• **Task goal**: Could you output each line of the data that follows exactly?

• **Source material**:
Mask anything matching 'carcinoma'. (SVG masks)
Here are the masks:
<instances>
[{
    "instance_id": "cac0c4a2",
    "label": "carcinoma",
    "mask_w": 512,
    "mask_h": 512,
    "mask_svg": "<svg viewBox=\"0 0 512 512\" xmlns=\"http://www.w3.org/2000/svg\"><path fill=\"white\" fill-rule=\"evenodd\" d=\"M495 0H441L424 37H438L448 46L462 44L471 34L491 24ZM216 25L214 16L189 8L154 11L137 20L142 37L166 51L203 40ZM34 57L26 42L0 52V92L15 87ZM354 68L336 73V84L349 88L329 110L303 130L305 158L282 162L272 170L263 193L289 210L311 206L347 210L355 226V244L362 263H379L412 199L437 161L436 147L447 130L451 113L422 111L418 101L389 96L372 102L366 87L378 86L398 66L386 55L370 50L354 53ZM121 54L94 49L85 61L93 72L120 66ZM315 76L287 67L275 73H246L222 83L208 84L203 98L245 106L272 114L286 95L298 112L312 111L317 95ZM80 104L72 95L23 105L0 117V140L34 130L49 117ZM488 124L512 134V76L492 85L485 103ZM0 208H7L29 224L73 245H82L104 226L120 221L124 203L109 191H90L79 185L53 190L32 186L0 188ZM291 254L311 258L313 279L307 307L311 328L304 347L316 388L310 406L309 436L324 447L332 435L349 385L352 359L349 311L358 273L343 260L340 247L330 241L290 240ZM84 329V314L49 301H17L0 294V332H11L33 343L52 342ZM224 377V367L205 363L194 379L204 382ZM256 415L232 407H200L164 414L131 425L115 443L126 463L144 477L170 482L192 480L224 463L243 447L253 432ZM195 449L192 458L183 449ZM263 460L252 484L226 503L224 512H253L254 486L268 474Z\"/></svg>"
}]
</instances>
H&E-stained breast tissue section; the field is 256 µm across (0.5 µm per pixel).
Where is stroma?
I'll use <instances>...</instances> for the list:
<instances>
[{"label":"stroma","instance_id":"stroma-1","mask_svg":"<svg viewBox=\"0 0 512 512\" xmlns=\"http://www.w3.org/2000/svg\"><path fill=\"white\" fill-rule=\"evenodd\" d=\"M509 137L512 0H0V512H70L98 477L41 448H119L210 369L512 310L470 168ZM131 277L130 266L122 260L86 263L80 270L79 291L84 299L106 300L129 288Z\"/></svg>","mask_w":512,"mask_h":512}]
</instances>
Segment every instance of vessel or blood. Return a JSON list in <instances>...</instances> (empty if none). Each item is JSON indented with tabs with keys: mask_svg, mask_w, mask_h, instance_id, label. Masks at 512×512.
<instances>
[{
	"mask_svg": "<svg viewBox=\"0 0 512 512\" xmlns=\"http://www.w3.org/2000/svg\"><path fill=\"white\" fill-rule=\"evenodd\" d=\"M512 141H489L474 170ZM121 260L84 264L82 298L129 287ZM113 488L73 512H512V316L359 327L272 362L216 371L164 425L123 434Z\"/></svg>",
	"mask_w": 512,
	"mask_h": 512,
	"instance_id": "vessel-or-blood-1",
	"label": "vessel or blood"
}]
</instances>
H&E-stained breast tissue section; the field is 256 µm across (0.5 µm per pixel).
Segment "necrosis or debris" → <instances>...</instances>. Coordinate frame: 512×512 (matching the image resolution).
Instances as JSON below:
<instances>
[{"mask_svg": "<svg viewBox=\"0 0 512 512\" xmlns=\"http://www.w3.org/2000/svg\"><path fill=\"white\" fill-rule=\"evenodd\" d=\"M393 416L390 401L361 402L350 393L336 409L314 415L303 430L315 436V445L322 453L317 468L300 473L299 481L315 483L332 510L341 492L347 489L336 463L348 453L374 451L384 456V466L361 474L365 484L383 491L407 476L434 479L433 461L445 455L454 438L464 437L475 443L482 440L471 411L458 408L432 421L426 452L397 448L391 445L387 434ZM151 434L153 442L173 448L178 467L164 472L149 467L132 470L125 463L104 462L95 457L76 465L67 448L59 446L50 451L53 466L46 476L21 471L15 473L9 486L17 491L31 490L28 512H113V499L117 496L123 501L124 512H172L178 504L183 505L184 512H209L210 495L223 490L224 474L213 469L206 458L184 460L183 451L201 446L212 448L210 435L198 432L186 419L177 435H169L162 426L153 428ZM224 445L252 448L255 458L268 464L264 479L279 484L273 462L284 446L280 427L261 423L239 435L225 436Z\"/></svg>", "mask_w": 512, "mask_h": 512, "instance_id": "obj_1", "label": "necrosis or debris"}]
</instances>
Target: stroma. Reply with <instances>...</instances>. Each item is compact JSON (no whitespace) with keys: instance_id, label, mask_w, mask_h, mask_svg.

• **Answer below**:
Mask anything matching 'carcinoma'. (SVG masks)
Here are the masks:
<instances>
[{
    "instance_id": "cac0c4a2",
    "label": "carcinoma",
    "mask_w": 512,
    "mask_h": 512,
    "mask_svg": "<svg viewBox=\"0 0 512 512\" xmlns=\"http://www.w3.org/2000/svg\"><path fill=\"white\" fill-rule=\"evenodd\" d=\"M495 0H441L424 37H438L448 46L462 44L471 34L491 24ZM216 25L214 16L189 8L154 11L137 20L142 37L166 51L203 40ZM34 57L26 42L0 52V92L15 87ZM354 68L336 73V84L349 88L329 110L303 130L305 158L282 162L272 170L263 193L289 210L311 206L347 210L355 226V244L362 263H379L412 199L437 161L436 147L447 130L451 113L422 111L418 101L389 96L372 102L366 87L378 86L398 66L386 55L370 50L354 53ZM121 54L94 49L85 61L93 72L120 66ZM315 76L287 67L275 73H246L222 83L208 84L203 98L245 106L272 114L286 95L298 112L312 111L317 95ZM80 104L72 95L23 105L0 117V140L34 130L49 117ZM488 124L512 134V76L492 85L485 103ZM0 208H7L29 224L73 245H82L104 226L120 221L124 203L109 191H90L79 185L53 190L32 186L0 188ZM291 254L311 258L313 279L307 307L311 328L304 347L316 388L310 406L309 436L324 447L332 435L349 385L352 359L349 311L358 273L343 260L340 247L330 241L290 240ZM84 329V314L49 301H17L0 294V332H11L33 343L52 342ZM224 377V367L205 363L194 379L204 382ZM256 415L232 407H200L164 414L131 425L115 443L126 463L144 477L170 482L192 480L224 463L243 447L253 432ZM195 449L192 458L183 449ZM263 460L252 484L226 503L224 512H253L254 486L268 474Z\"/></svg>"
}]
</instances>
H&E-stained breast tissue section; the field is 256 µm across (0.5 µm per pixel).
Where is stroma?
I'll use <instances>...</instances> for the list:
<instances>
[{"label":"stroma","instance_id":"stroma-1","mask_svg":"<svg viewBox=\"0 0 512 512\" xmlns=\"http://www.w3.org/2000/svg\"><path fill=\"white\" fill-rule=\"evenodd\" d=\"M509 137L512 0H0V512H70L98 477L41 448H119L210 369L512 310L470 168ZM131 277L130 266L122 260L86 263L80 270L79 291L84 299L106 300L129 288Z\"/></svg>","mask_w":512,"mask_h":512}]
</instances>
Segment every instance of vessel or blood. Return a JSON list in <instances>...</instances> (empty if none). Each item is JSON indented with tabs with keys: mask_svg, mask_w, mask_h, instance_id, label. Masks at 512×512.
<instances>
[{
	"mask_svg": "<svg viewBox=\"0 0 512 512\" xmlns=\"http://www.w3.org/2000/svg\"><path fill=\"white\" fill-rule=\"evenodd\" d=\"M512 141H489L474 170ZM121 260L84 264L82 298L129 287ZM113 488L73 512H512V316L359 327L272 362L216 371L164 425L123 434Z\"/></svg>",
	"mask_w": 512,
	"mask_h": 512,
	"instance_id": "vessel-or-blood-1",
	"label": "vessel or blood"
}]
</instances>
H&E-stained breast tissue section; the field is 256 µm across (0.5 µm per pixel).
Segment "necrosis or debris" → <instances>...</instances>. Coordinate frame: 512×512 (matching the image resolution).
Instances as JSON below:
<instances>
[{"mask_svg": "<svg viewBox=\"0 0 512 512\" xmlns=\"http://www.w3.org/2000/svg\"><path fill=\"white\" fill-rule=\"evenodd\" d=\"M393 416L390 401L361 402L350 393L336 409L314 415L303 430L315 436V445L322 453L317 468L300 473L299 481L315 483L332 510L341 492L347 489L336 463L348 453L374 451L384 456V466L361 474L365 484L383 491L407 476L434 479L433 461L445 455L454 438L464 437L475 443L482 440L471 411L458 408L432 421L426 452L397 448L391 445L387 434ZM151 434L153 442L173 448L178 467L164 472L149 467L132 470L125 463L104 462L95 457L76 465L67 448L59 446L50 451L53 466L46 476L21 471L15 473L9 486L17 491L31 490L28 512H113V499L117 496L123 501L124 512H172L178 504L183 505L184 512H209L210 495L223 490L224 474L213 469L206 458L184 460L183 451L201 446L212 448L210 435L198 432L186 419L177 435H169L162 426L153 428ZM224 445L252 448L255 458L268 464L264 479L279 484L273 462L284 446L280 427L261 423L239 435L225 436Z\"/></svg>", "mask_w": 512, "mask_h": 512, "instance_id": "obj_1", "label": "necrosis or debris"}]
</instances>
Target: stroma. Reply with <instances>...</instances>. Each item is compact JSON (no whitespace) with keys: instance_id, label, mask_w, mask_h, mask_svg.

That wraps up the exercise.